Exercise details: Reproduce every one of the rows below word for word, leaving out the pictures.

Input data:
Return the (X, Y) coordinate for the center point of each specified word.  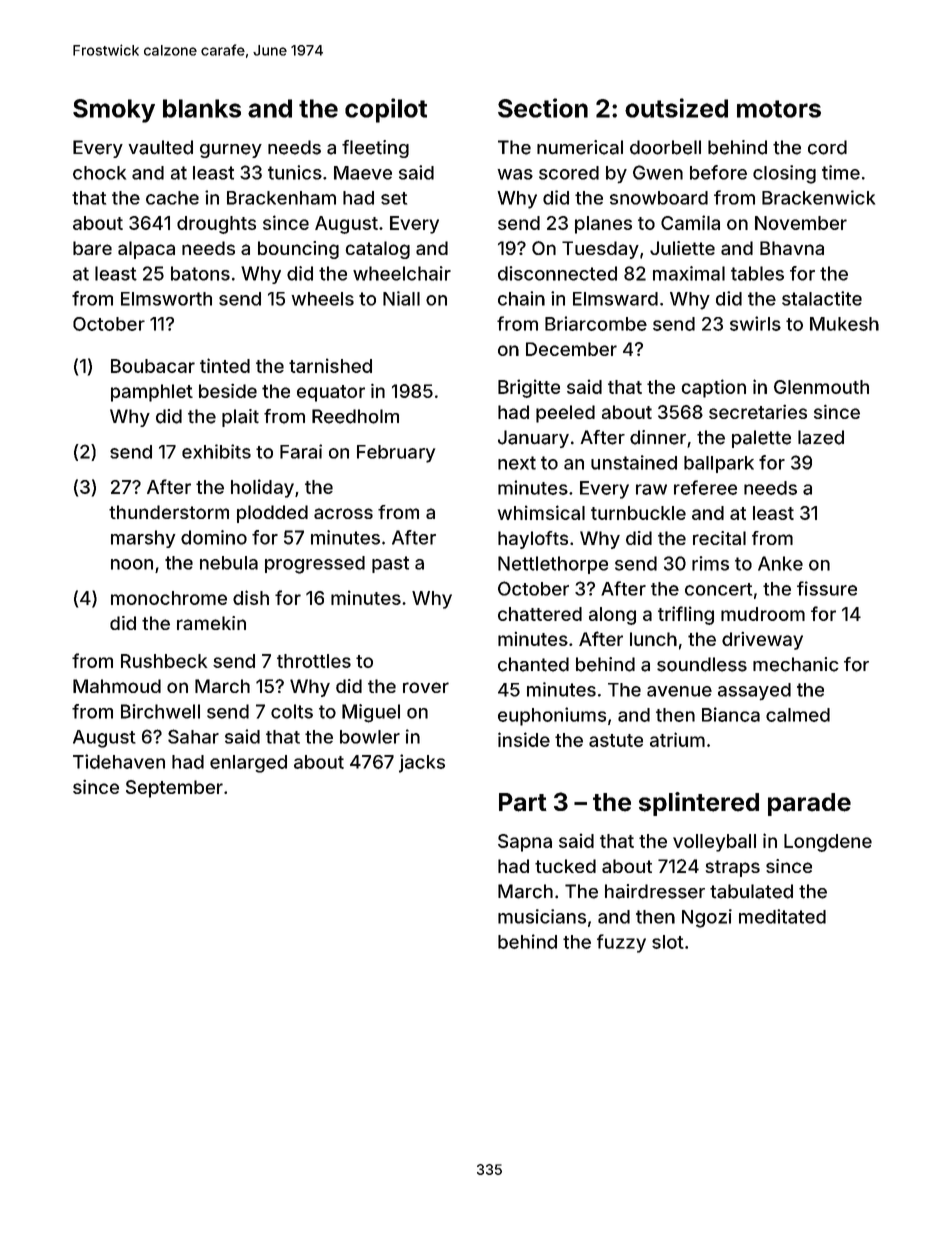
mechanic (796, 664)
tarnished (330, 365)
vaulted (161, 147)
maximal (689, 273)
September (174, 789)
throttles (314, 661)
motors (779, 109)
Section (543, 108)
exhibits (216, 451)
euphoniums (552, 716)
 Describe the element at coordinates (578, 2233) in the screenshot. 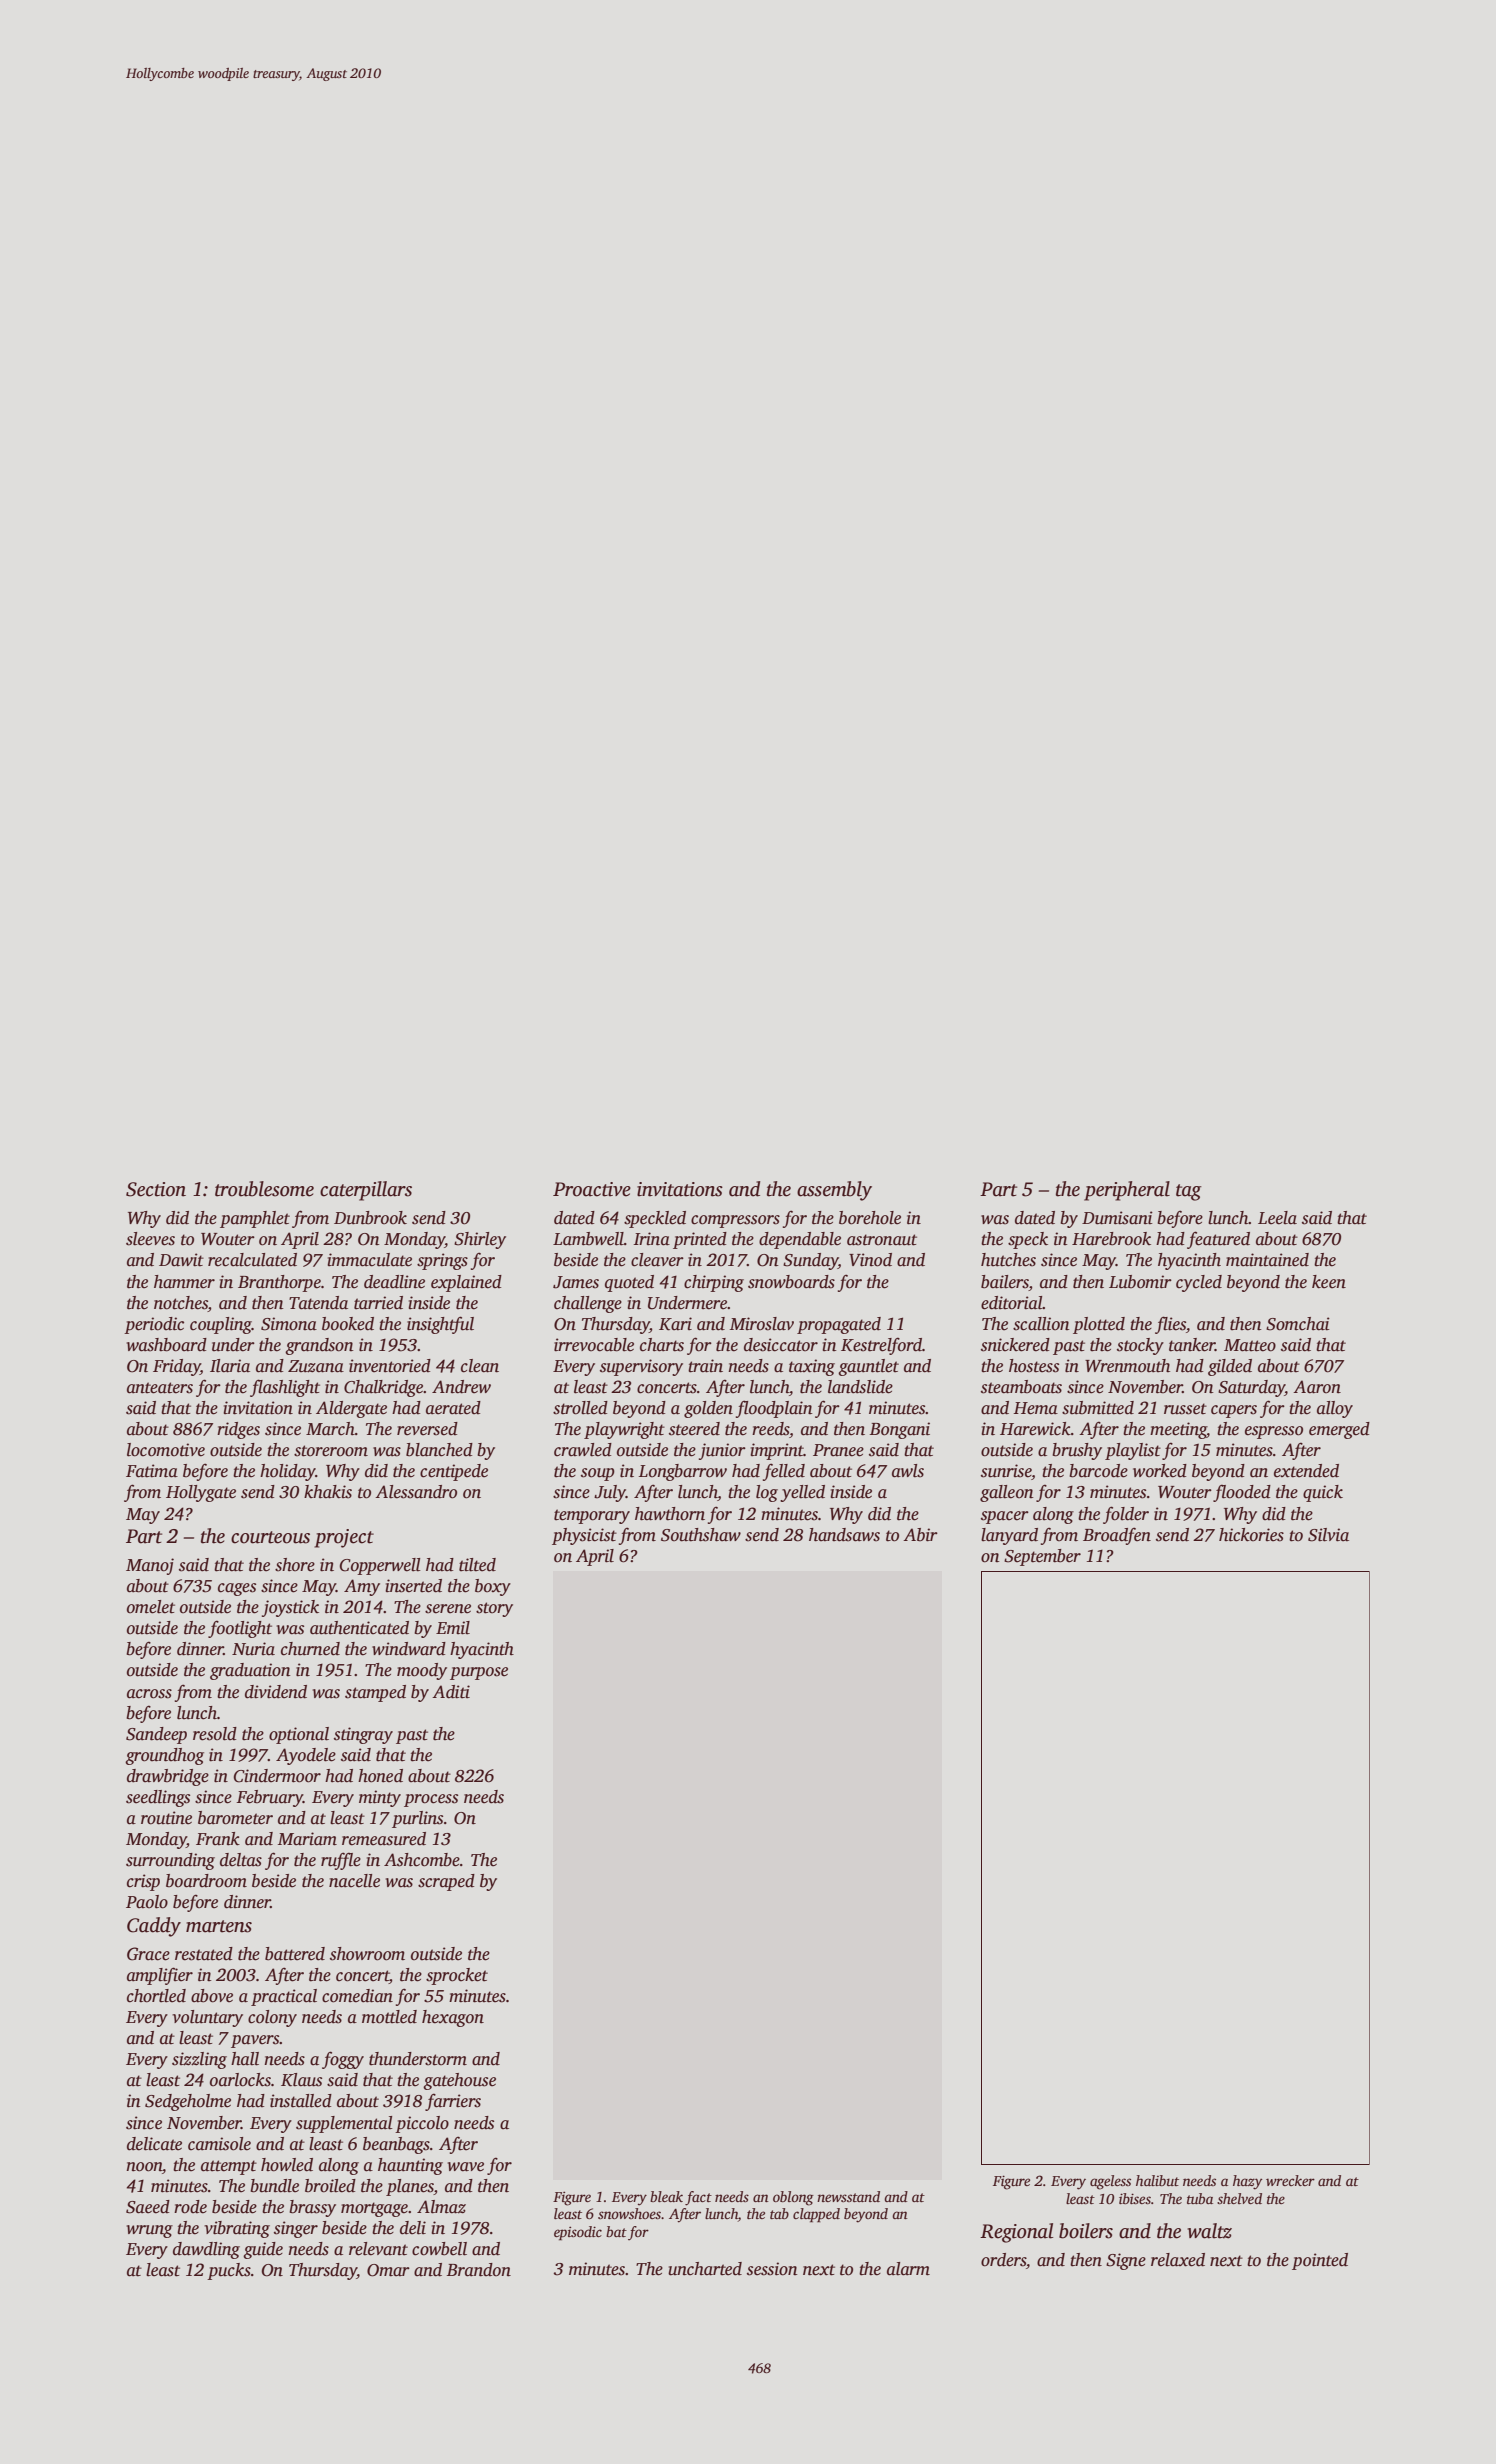

I see `episodic` at that location.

Complete output:
Return the (X, Y) coordinate for the center point of each specified word.  
mechanic (796, 664)
tarnished (330, 365)
vaulted (161, 147)
maximal (689, 273)
September (174, 789)
throttles (314, 661)
motors (779, 109)
Section (543, 108)
exhibits (216, 451)
euphoniums (552, 716)
 Describe the element at coordinates (578, 2233) in the screenshot. 

I see `episodic` at that location.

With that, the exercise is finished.